Instructions for the task: Please give back, exactly as written, the lines from the line with "RGB3 pin G: B6 -> A5" to the line with "SERVO pin PWM: B5 -> A9" in the listing below, leaving out all pictures.

Supplied information:

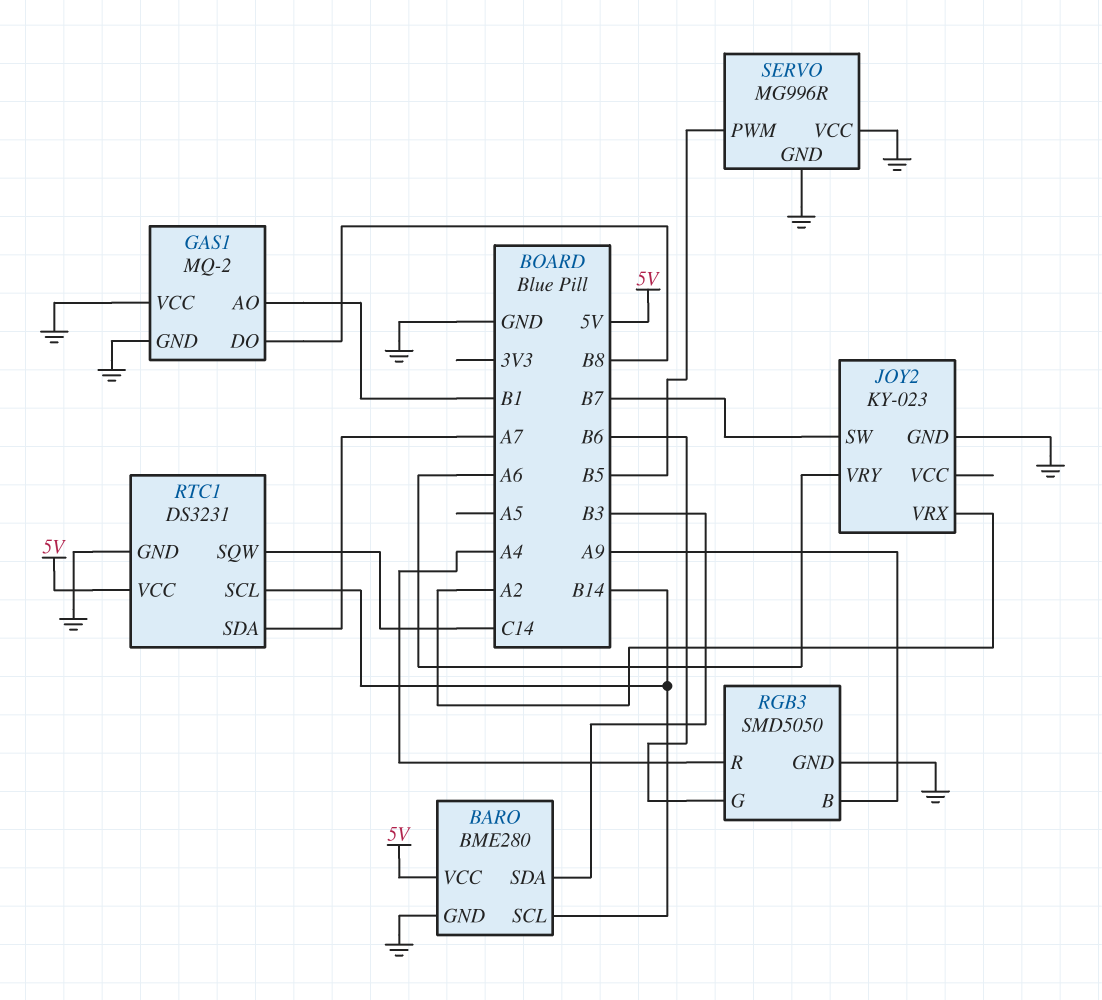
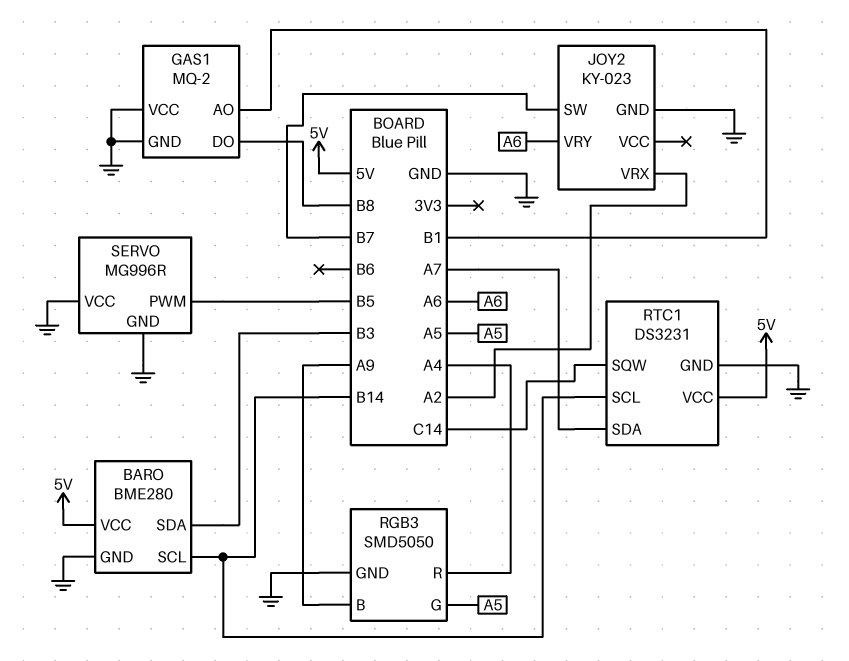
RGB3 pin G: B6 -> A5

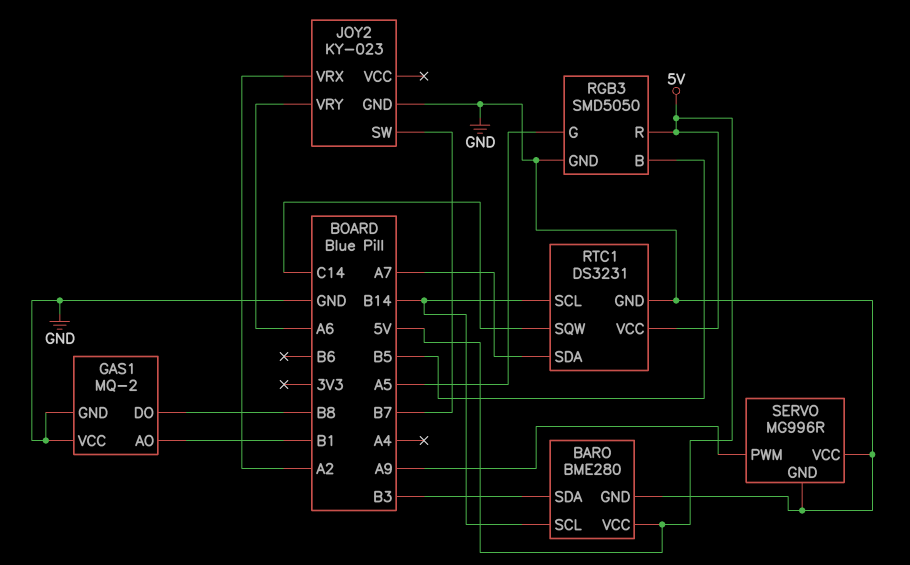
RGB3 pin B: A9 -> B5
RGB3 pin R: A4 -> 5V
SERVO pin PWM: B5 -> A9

...

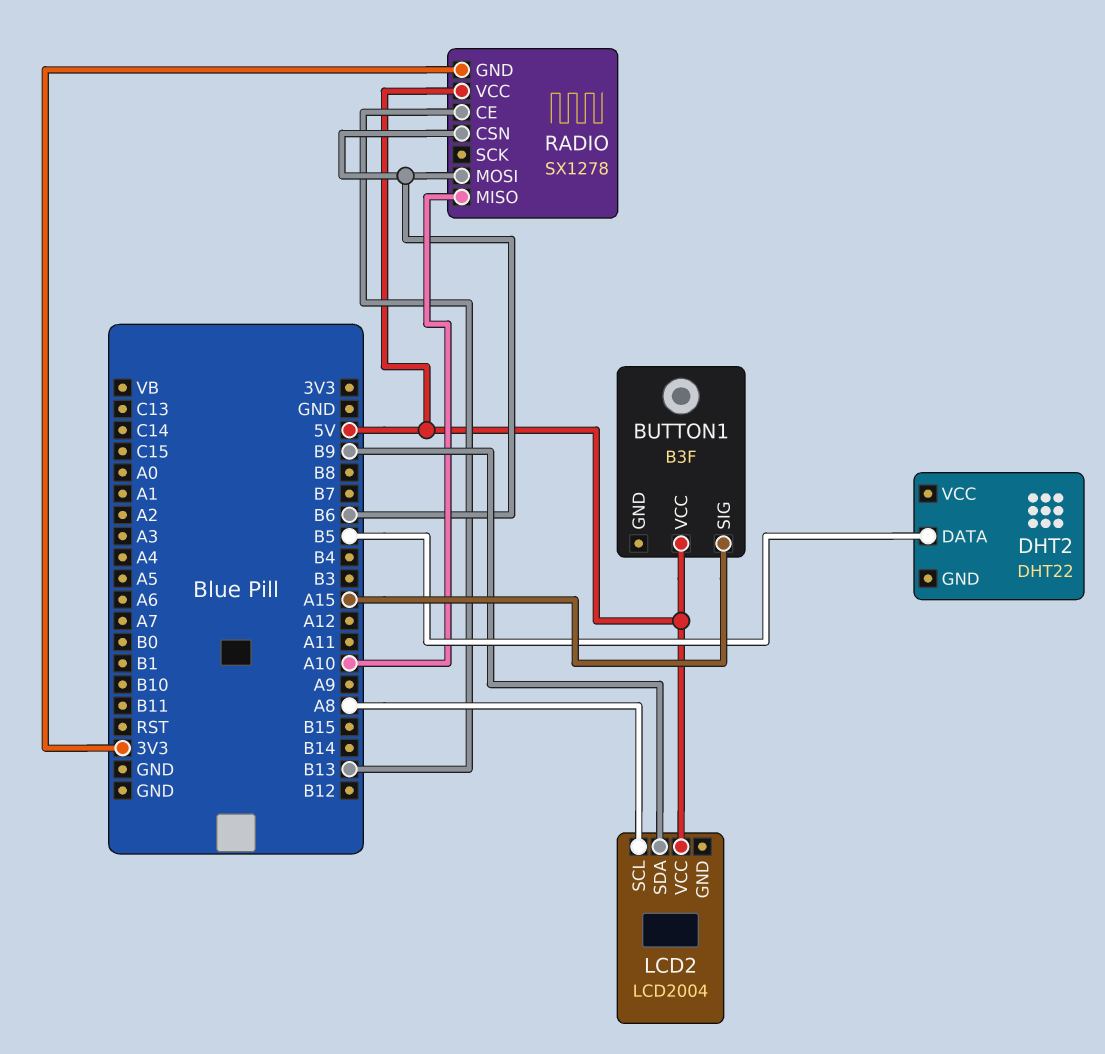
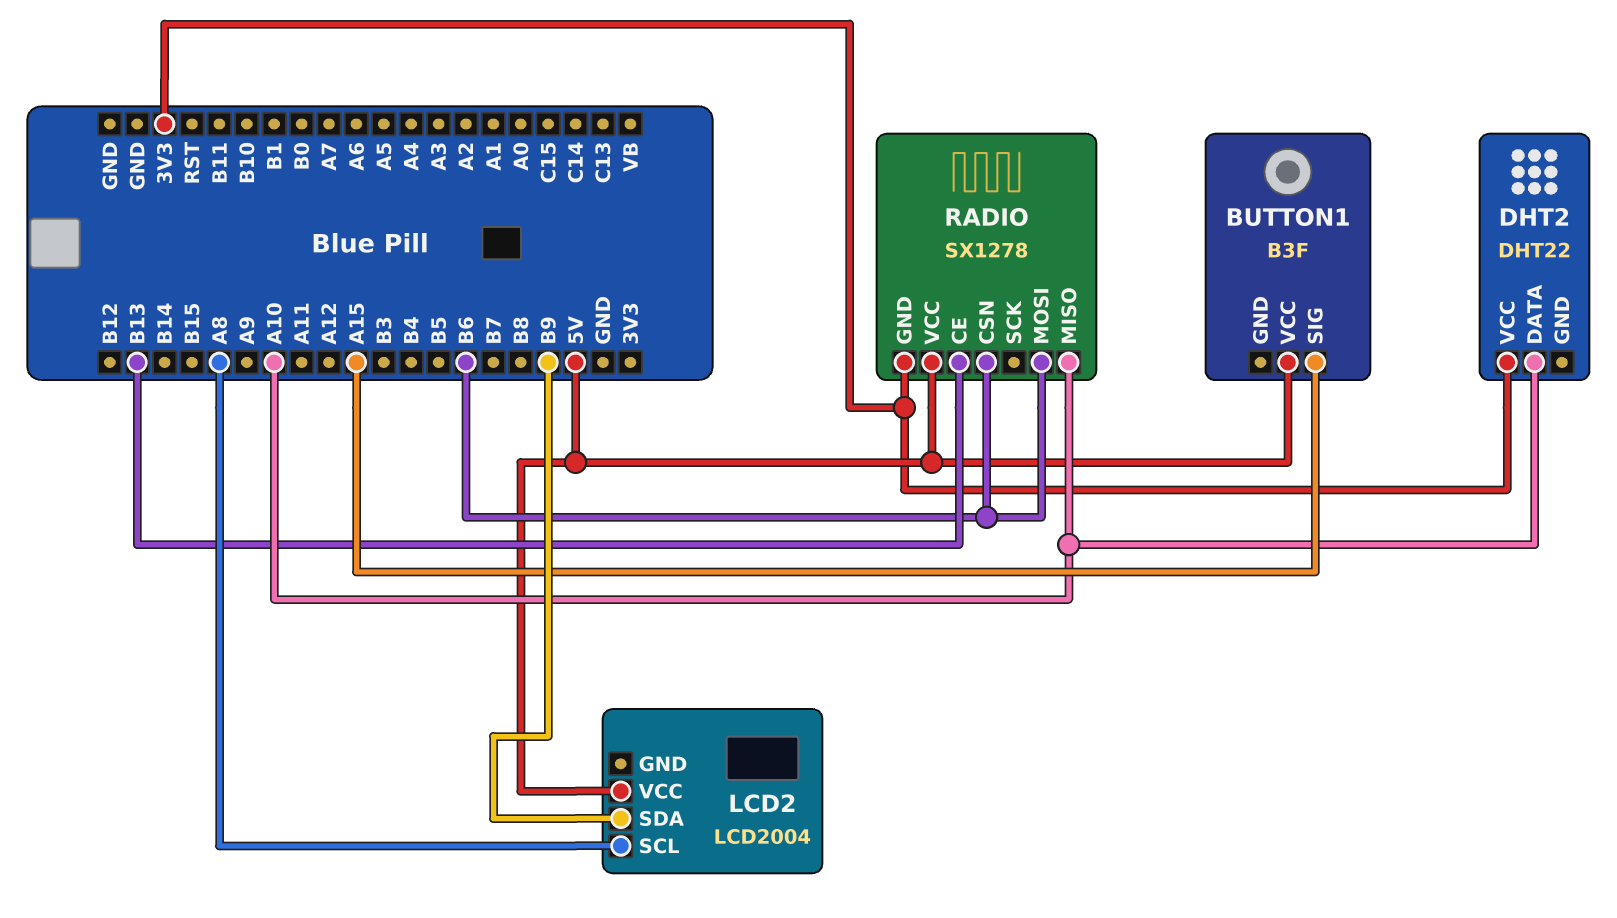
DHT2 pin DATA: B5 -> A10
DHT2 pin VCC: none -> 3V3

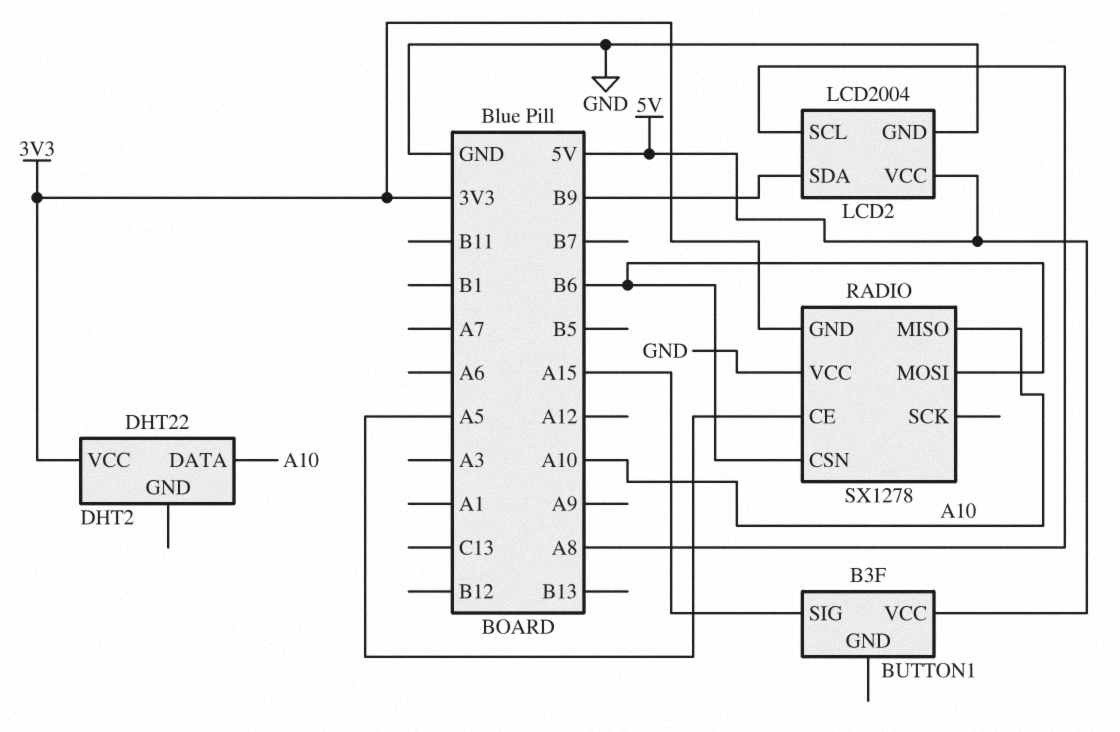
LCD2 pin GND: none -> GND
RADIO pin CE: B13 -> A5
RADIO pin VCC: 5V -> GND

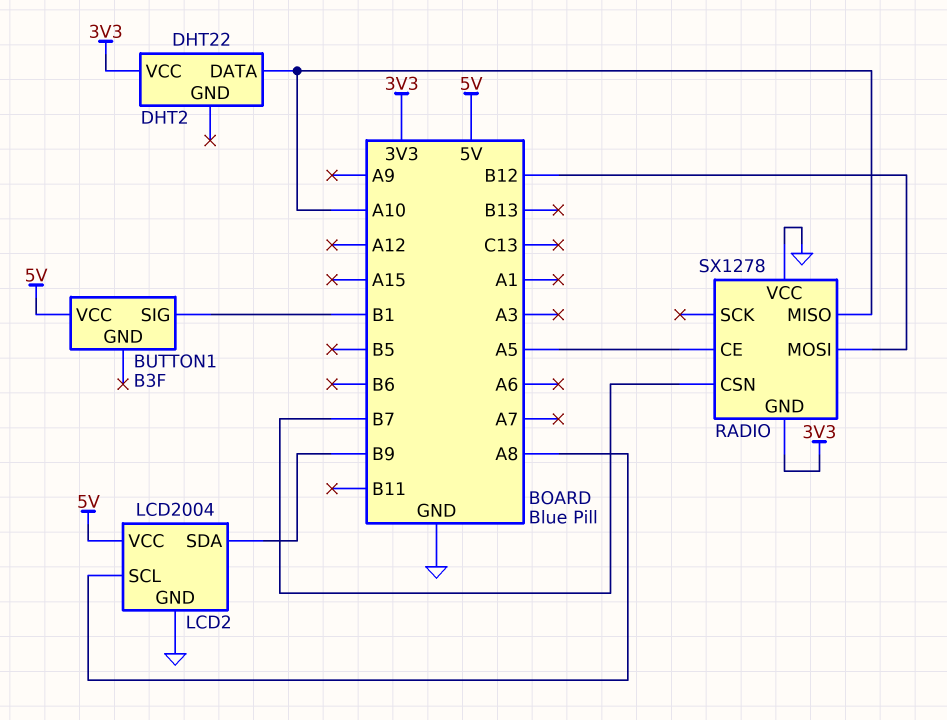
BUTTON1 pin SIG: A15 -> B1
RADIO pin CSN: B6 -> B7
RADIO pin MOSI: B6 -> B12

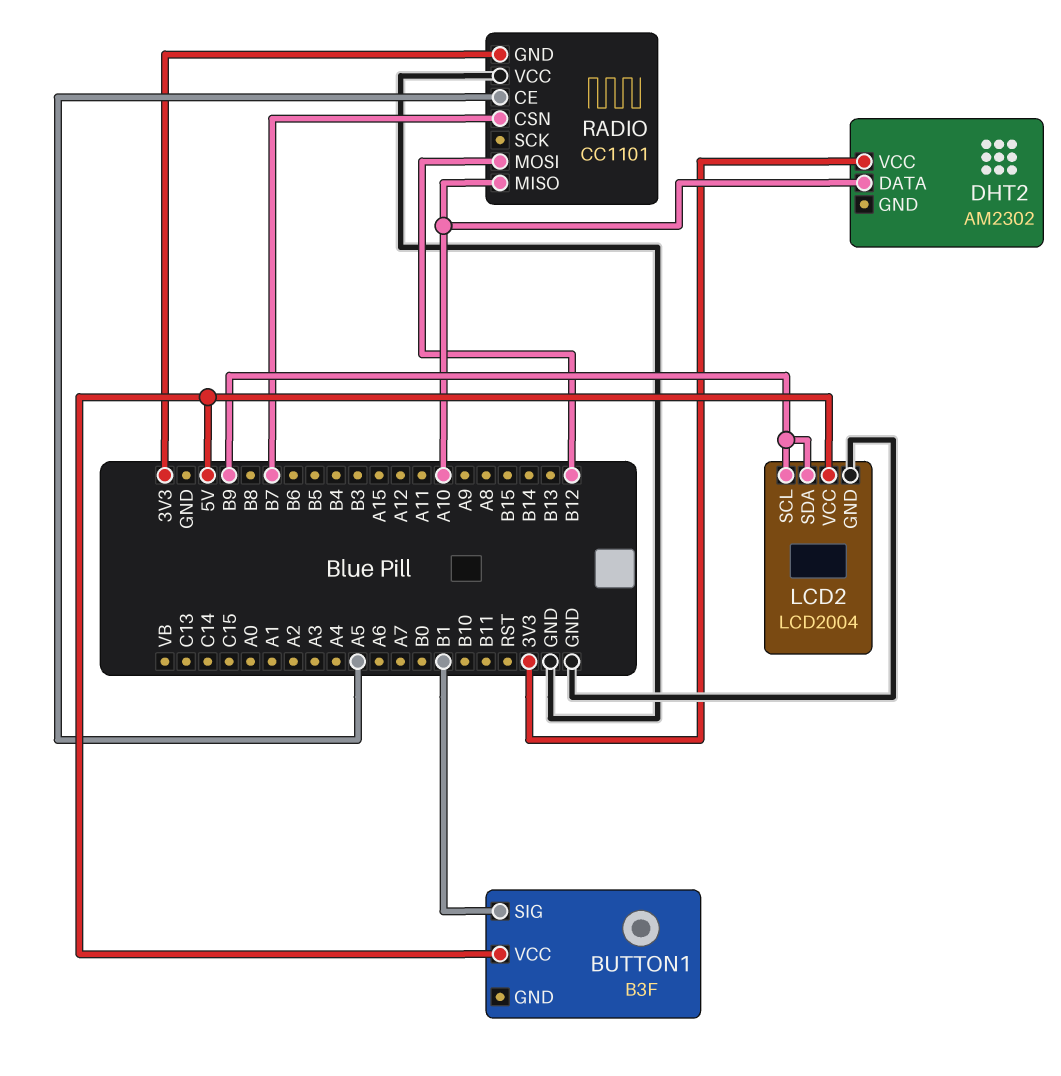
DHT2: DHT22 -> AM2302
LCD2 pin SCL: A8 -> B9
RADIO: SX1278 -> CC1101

Your solution:
RGB3 pin G: B6 -> A5

RGB3 pin B: A9 -> B5
RGB3 pin R: A4 -> 5V
SERVO pin PWM: B5 -> A9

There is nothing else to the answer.